**Exercise instructions**
Using the records below, quote only the span that opens with the line containing "S203: button (VBUS, n5) -> switch (VBUS, n5)" and closes with the line containing "S206: button (GND, n4) -> switch (GND, n4)", exactly and inclusively.

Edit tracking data
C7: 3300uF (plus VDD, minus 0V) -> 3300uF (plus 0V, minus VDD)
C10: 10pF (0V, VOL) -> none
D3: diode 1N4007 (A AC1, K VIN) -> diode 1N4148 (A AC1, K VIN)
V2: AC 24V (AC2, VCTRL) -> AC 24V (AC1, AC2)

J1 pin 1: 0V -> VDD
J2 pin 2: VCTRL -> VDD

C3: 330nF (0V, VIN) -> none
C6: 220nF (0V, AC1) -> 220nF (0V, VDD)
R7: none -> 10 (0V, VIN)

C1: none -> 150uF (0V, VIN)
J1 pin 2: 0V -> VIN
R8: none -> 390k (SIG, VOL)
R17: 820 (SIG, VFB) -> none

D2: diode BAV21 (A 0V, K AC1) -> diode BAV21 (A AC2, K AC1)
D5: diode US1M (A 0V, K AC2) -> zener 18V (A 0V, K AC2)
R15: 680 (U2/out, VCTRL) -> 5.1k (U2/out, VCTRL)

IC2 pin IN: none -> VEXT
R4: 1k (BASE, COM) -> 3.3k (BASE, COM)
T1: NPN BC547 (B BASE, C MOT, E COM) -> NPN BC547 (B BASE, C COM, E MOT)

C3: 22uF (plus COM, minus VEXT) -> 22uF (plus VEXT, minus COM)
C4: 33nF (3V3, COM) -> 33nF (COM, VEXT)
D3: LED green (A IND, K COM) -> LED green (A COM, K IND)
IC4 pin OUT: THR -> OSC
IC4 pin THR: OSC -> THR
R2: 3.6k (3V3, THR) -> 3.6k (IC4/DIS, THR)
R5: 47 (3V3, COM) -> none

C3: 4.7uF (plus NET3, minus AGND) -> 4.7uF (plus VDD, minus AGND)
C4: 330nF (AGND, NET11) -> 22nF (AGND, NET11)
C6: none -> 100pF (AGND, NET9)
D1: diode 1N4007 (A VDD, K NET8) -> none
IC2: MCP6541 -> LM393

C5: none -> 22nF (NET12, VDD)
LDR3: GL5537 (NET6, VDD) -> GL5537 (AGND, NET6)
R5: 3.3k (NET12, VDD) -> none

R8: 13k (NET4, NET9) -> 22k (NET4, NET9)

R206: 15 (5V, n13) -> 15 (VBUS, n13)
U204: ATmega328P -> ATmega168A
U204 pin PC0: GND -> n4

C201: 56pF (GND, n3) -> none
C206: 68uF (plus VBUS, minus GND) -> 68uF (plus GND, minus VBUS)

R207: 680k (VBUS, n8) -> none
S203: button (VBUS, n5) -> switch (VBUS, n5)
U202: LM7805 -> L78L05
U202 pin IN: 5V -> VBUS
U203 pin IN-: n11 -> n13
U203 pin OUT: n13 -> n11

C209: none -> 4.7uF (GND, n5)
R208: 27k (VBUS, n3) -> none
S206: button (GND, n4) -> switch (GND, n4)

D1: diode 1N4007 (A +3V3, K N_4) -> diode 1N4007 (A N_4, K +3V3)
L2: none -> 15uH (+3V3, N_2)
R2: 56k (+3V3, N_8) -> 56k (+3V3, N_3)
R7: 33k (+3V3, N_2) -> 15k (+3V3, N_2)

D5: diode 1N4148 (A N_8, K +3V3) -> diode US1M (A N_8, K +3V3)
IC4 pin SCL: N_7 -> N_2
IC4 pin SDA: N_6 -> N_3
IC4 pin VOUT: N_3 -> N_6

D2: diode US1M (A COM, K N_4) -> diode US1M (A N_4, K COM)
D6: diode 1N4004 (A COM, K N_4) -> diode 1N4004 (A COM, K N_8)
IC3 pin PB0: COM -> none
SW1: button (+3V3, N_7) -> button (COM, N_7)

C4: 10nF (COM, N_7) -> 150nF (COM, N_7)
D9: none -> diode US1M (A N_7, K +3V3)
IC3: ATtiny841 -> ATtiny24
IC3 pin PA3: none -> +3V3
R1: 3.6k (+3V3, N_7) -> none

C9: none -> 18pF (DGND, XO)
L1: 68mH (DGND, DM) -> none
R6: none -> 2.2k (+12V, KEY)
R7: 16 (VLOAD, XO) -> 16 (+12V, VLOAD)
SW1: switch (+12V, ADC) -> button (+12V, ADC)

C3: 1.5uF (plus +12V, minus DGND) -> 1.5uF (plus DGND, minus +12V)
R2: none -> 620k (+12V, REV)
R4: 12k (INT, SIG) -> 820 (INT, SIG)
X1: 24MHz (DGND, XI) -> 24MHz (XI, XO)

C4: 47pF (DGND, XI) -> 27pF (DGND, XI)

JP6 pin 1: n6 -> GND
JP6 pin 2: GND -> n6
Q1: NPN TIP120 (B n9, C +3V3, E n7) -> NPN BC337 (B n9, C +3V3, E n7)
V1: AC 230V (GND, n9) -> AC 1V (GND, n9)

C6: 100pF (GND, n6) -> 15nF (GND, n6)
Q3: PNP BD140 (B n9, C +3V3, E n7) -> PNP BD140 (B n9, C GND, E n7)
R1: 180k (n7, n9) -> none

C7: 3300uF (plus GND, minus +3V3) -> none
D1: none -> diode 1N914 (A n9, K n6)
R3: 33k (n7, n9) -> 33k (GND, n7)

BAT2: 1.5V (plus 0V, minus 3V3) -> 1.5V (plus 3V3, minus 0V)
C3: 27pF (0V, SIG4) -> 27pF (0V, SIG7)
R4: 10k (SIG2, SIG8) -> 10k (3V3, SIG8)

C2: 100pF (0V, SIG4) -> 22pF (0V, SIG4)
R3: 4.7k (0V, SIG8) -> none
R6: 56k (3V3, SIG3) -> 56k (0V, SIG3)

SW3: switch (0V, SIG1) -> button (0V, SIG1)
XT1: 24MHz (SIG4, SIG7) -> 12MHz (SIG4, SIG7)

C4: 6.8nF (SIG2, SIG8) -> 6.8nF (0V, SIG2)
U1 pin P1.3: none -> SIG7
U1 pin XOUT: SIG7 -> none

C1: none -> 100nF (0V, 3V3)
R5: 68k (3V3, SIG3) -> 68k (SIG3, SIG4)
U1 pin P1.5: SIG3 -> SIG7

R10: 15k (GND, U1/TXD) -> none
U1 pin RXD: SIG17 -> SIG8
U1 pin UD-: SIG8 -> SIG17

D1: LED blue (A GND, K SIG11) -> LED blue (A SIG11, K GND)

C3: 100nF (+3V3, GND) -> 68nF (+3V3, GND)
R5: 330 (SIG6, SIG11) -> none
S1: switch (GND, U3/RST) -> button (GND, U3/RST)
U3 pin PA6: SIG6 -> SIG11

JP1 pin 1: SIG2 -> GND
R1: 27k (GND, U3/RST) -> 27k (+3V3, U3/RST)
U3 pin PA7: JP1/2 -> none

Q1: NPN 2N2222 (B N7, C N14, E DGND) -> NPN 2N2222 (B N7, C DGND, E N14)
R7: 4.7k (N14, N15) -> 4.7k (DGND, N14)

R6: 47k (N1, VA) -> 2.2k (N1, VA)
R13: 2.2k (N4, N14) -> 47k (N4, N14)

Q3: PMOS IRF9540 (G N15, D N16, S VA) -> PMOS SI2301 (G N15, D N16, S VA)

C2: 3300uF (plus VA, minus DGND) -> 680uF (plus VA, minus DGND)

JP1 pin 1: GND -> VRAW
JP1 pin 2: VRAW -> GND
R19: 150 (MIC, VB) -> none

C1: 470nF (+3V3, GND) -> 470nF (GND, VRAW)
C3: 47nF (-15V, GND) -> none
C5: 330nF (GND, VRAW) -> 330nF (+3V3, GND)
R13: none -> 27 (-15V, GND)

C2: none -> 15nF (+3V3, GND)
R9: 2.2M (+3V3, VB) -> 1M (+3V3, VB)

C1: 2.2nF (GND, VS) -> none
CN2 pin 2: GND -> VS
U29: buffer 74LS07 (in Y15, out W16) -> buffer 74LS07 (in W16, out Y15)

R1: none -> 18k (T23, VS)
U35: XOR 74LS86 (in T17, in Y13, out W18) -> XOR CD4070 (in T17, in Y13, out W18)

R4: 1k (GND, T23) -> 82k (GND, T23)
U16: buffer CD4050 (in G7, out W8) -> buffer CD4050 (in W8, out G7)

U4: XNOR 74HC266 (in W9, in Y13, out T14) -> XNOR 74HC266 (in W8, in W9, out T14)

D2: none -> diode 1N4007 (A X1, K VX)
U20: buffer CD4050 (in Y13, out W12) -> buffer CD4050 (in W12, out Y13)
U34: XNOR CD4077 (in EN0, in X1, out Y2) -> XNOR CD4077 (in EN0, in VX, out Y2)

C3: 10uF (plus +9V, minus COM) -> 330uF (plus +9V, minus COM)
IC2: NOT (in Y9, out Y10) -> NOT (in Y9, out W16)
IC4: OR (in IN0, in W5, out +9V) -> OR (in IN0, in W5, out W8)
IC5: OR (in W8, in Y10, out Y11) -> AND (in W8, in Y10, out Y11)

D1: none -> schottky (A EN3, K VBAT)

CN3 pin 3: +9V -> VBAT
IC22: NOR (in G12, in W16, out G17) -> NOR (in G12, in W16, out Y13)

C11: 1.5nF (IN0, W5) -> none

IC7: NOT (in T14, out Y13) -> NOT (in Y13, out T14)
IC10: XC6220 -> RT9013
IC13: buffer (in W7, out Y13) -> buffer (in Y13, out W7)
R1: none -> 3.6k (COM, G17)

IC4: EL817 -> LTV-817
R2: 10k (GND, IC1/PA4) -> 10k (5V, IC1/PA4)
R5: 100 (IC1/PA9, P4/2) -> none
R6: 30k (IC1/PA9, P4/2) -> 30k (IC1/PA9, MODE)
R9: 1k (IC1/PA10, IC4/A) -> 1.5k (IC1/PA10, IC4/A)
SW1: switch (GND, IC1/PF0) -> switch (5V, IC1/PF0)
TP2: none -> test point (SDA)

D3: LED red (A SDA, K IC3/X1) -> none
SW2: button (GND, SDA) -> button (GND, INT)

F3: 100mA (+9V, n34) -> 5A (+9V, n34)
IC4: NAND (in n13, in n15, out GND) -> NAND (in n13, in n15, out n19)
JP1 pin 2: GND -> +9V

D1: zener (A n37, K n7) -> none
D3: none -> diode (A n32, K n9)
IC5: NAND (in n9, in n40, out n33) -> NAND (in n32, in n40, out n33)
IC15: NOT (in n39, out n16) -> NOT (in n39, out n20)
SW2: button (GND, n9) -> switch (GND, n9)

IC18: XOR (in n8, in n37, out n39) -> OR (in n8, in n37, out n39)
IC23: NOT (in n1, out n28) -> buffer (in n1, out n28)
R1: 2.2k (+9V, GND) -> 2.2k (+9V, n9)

**Answer for this exercise**
S203: button (VBUS, n5) -> switch (VBUS, n5)
U202: LM7805 -> L78L05
U202 pin IN: 5V -> VBUS
U203 pin IN-: n11 -> n13
U203 pin OUT: n13 -> n11

C209: none -> 4.7uF (GND, n5)
R208: 27k (VBUS, n3) -> none
S206: button (GND, n4) -> switch (GND, n4)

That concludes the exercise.